*Work instruction:*
Your task is to tally the lines of the listing containing the word "delete" and report the figure alone.

*Input data:*
-*-*-

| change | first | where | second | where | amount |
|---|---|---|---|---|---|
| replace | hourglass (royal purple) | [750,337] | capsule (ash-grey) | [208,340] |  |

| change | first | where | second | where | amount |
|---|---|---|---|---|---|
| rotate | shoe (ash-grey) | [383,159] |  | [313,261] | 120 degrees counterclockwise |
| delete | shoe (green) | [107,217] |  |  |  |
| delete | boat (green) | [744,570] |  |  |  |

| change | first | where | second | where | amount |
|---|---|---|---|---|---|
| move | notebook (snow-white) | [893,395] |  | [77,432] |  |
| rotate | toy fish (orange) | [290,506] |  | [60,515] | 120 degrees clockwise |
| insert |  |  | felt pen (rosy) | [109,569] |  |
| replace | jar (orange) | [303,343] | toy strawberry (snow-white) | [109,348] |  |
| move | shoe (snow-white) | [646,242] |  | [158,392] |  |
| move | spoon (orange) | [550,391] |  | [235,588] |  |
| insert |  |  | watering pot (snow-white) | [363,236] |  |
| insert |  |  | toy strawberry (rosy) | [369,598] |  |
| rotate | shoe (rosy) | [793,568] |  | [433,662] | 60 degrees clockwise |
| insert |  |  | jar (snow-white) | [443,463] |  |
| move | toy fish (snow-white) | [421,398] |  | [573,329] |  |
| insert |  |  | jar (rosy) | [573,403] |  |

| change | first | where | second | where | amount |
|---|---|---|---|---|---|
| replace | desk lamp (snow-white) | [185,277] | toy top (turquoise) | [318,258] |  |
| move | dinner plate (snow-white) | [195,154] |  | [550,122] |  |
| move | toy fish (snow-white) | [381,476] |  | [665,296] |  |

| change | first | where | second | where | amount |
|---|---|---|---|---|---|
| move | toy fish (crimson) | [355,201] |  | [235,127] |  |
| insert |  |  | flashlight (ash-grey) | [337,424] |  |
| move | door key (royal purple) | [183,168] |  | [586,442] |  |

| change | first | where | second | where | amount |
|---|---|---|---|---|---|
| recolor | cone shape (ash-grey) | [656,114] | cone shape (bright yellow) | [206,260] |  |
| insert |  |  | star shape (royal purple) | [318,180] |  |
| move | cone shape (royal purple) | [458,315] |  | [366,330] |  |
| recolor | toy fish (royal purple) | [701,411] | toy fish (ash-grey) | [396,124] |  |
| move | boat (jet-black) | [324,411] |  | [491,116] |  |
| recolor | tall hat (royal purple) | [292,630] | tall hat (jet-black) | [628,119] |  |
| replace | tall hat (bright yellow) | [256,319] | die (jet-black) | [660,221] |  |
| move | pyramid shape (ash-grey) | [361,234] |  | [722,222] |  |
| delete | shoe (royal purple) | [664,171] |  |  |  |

-*-*-

*Completed task:*
3